■ **Task brief**: Read the records beneath this task and copy every line that contains the string "violet".

■ **Data to examine**:
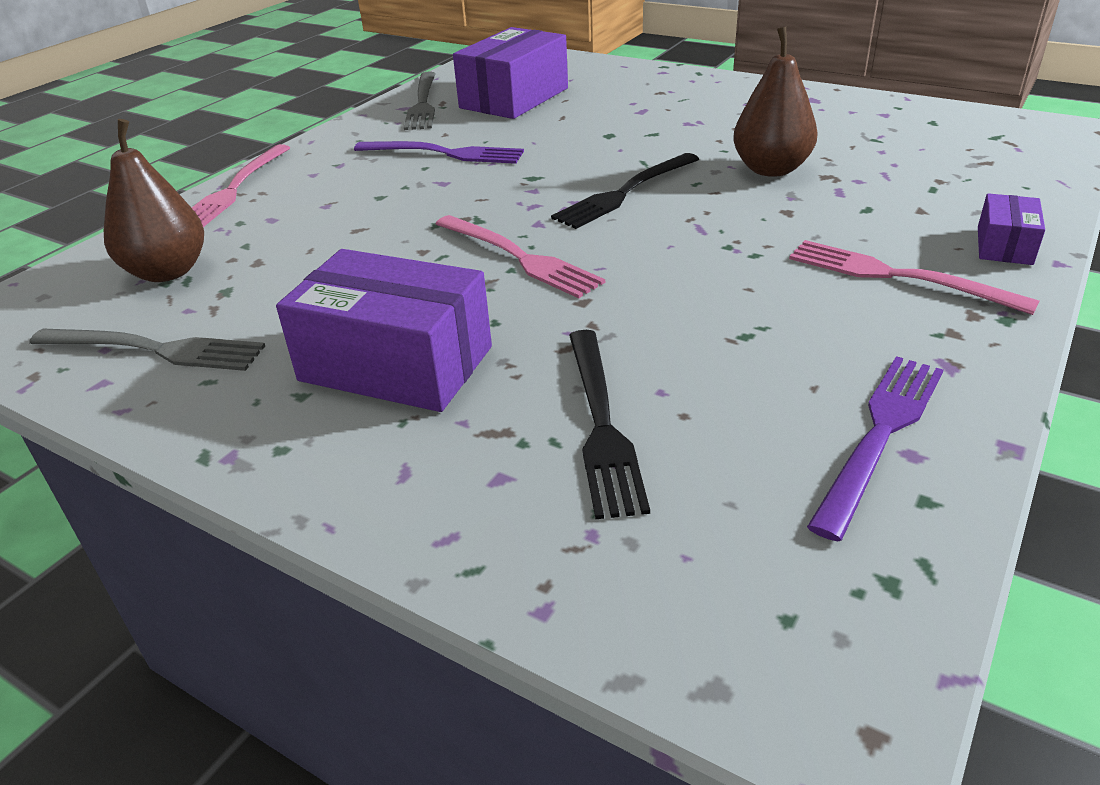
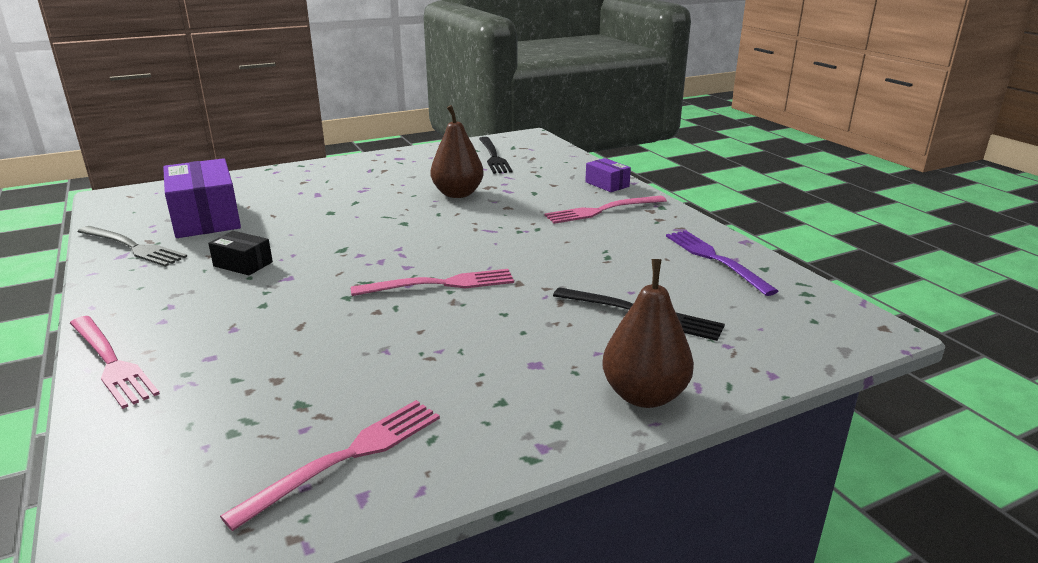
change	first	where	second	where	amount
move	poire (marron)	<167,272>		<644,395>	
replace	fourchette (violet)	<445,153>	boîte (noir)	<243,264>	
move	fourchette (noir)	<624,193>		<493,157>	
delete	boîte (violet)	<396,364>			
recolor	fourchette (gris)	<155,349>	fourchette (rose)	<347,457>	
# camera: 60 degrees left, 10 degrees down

■ **Result of this task**:
replace	fourchette (violet)	<445,153>	boîte (noir)	<243,264>	
delete	boîte (violet)	<396,364>			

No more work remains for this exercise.